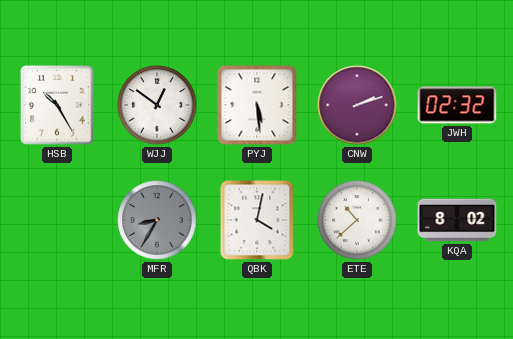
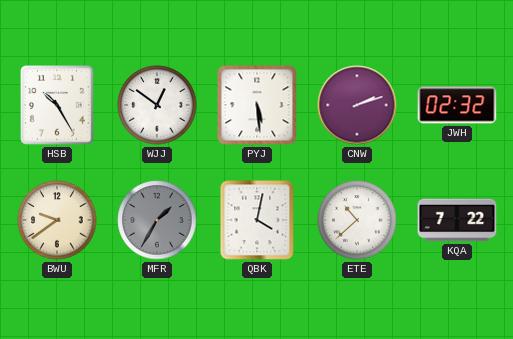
BWU: none -> 9:39
MFR: 8:35 -> 1:35
KQA: 8:02 -> 7:22
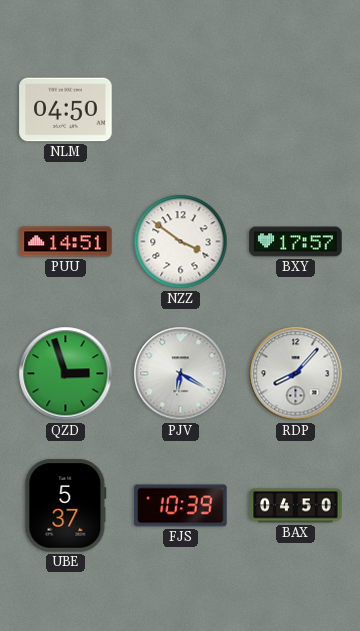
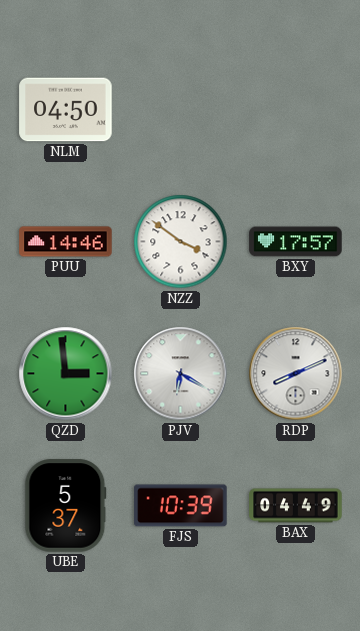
PUU: 14:51 -> 14:46
QZD: 2:57 -> 2:59
RDP: 8:07 -> 8:11
BAX: 04:50 -> 04:49
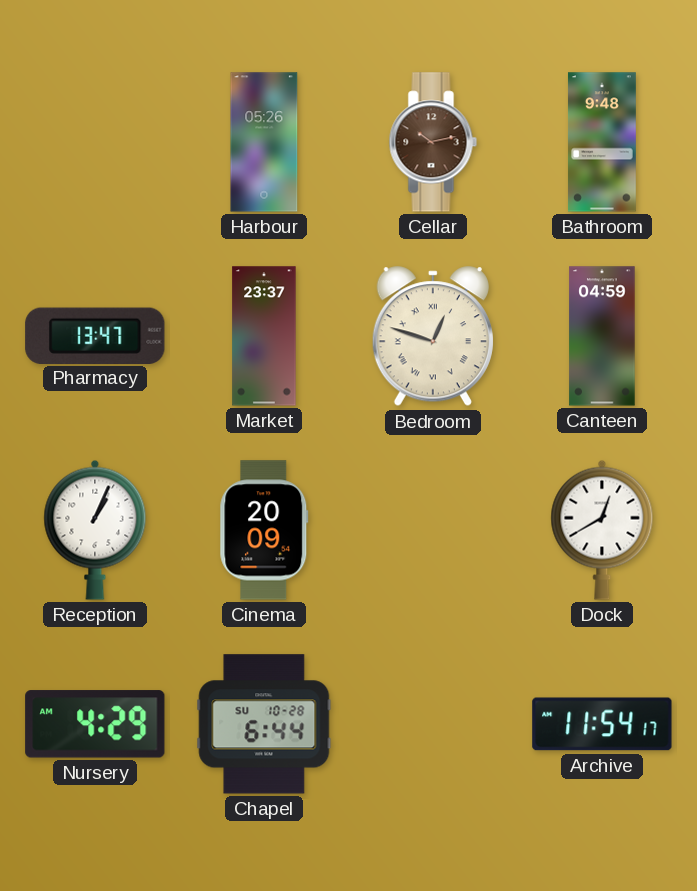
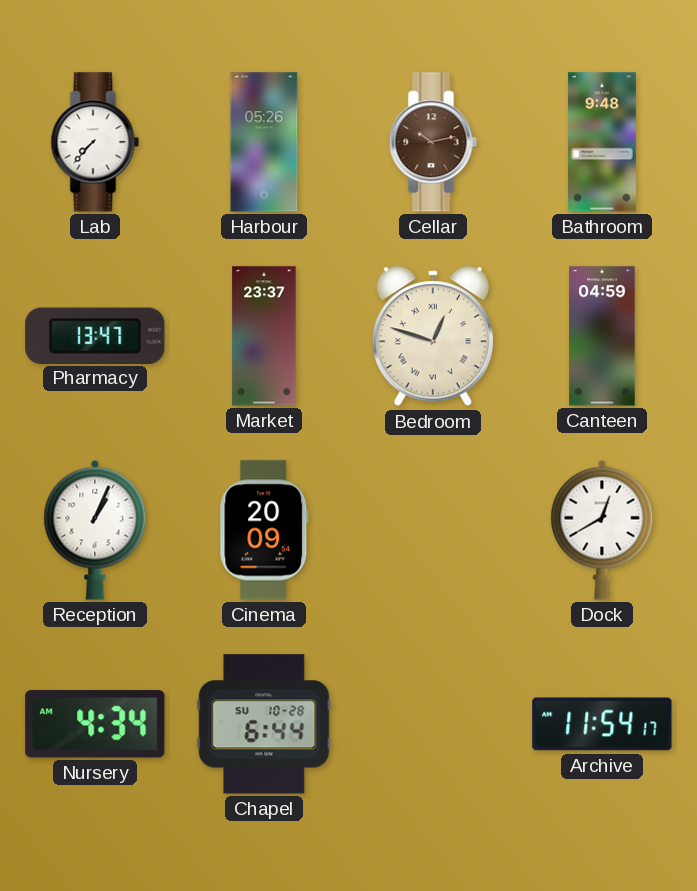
Lab: none -> 7:37
Nursery: 4:29 -> 4:34
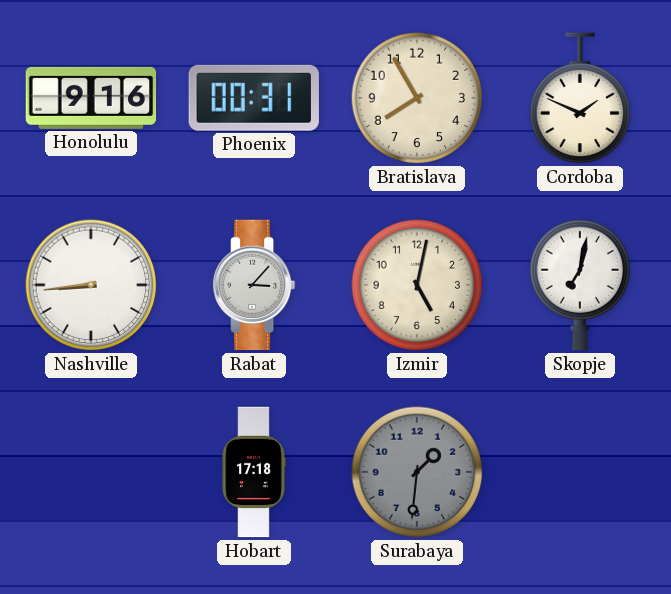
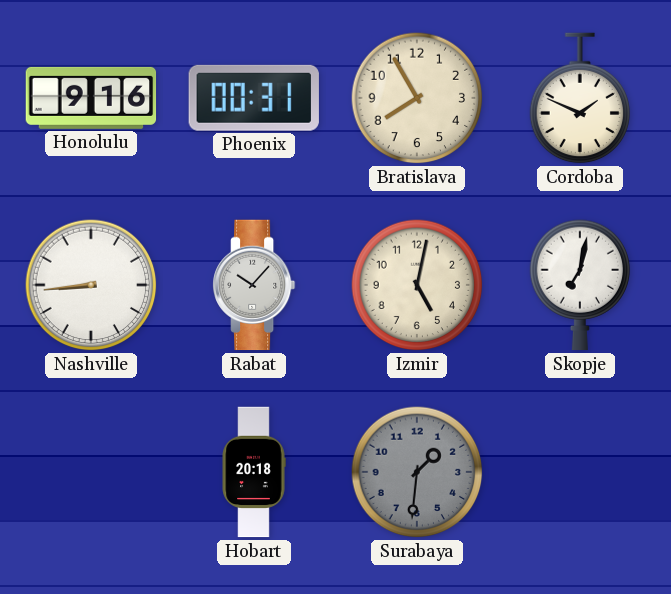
Rabat: 3:07 -> 10:07
Hobart: 17:18 -> 20:18
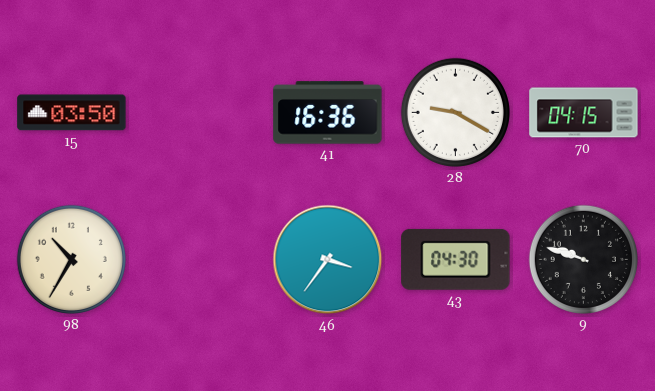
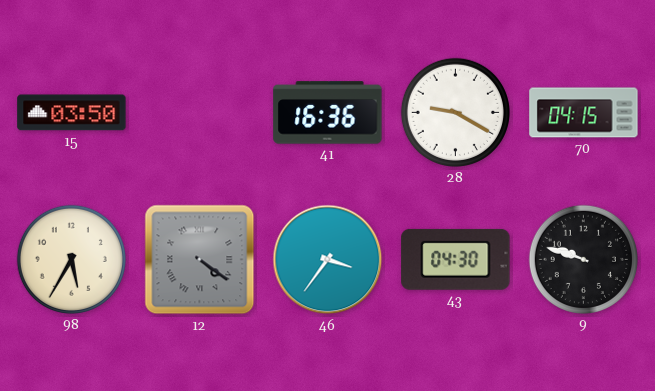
98: 10:35 -> 5:35
12: none -> 4:21
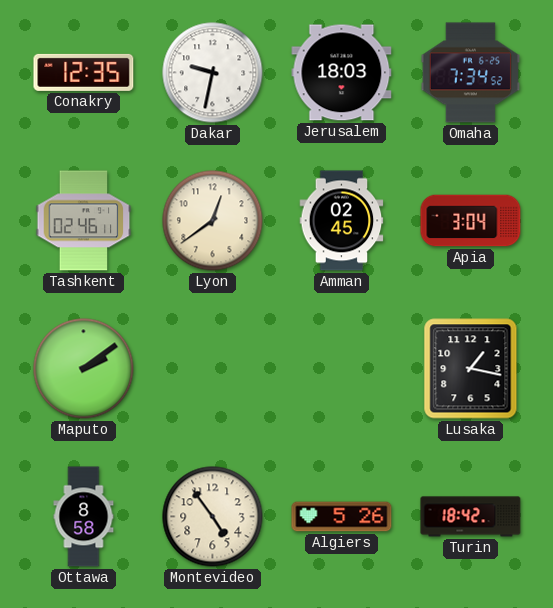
::::::::::
WHAT YOU NEED TO DO:
Copy out every line of the entries word for word, leaving out the pictures.

THE SOLUTION:
BWU: none -> 9:39
MFR: 8:35 -> 1:35
KQA: 8:02 -> 7:22
PUU: 14:51 -> 14:46
QZD: 2:57 -> 2:59
RDP: 8:07 -> 8:11
BAX: 04:50 -> 04:49
Lab: none -> 7:37
Nursery: 4:29 -> 4:34
Rabat: 3:07 -> 10:07
Hobart: 17:18 -> 20:18
98: 10:35 -> 5:35
12: none -> 4:21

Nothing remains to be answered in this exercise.